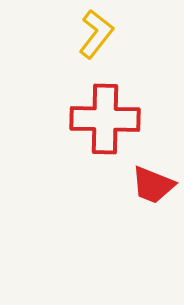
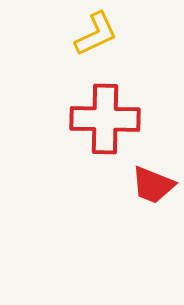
yellow L-shape: rotated 27 degrees clockwise
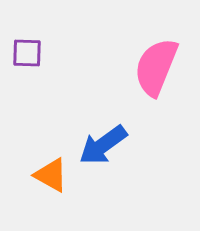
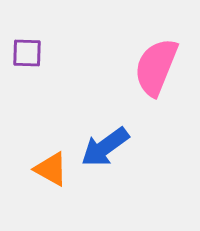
blue arrow: moved 2 px right, 2 px down
orange triangle: moved 6 px up
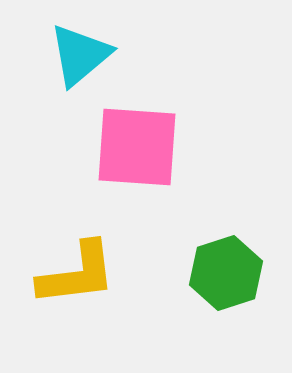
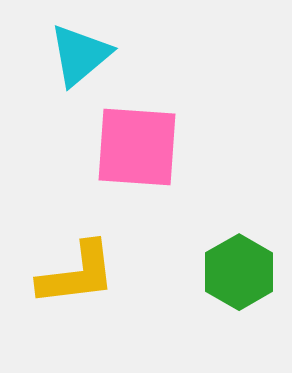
green hexagon: moved 13 px right, 1 px up; rotated 12 degrees counterclockwise
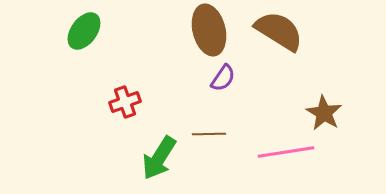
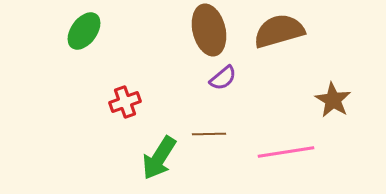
brown semicircle: rotated 48 degrees counterclockwise
purple semicircle: rotated 16 degrees clockwise
brown star: moved 9 px right, 13 px up
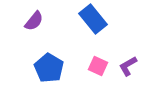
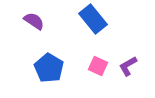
purple semicircle: rotated 95 degrees counterclockwise
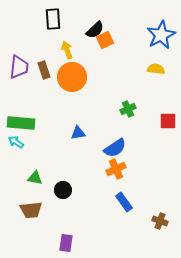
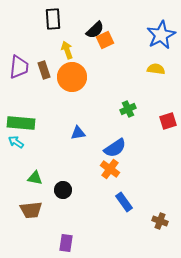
red square: rotated 18 degrees counterclockwise
orange cross: moved 6 px left; rotated 30 degrees counterclockwise
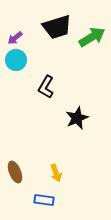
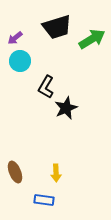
green arrow: moved 2 px down
cyan circle: moved 4 px right, 1 px down
black star: moved 11 px left, 10 px up
yellow arrow: rotated 18 degrees clockwise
::::
What to produce: From the first line of the records through the line with "green arrow: moved 2 px down", reproduce each line exactly and leave the pictures out.

Exercise result:
yellow L-shape: rotated 27 degrees clockwise
blue arrow: moved 2 px right, 2 px down
orange triangle: moved 6 px up
green hexagon: moved 13 px right, 1 px up; rotated 12 degrees counterclockwise
brown semicircle: rotated 48 degrees counterclockwise
purple semicircle: rotated 16 degrees clockwise
brown star: moved 9 px right, 13 px up
purple semicircle: rotated 95 degrees counterclockwise
red square: rotated 18 degrees counterclockwise
orange cross: moved 6 px left; rotated 30 degrees counterclockwise
green arrow: moved 2 px down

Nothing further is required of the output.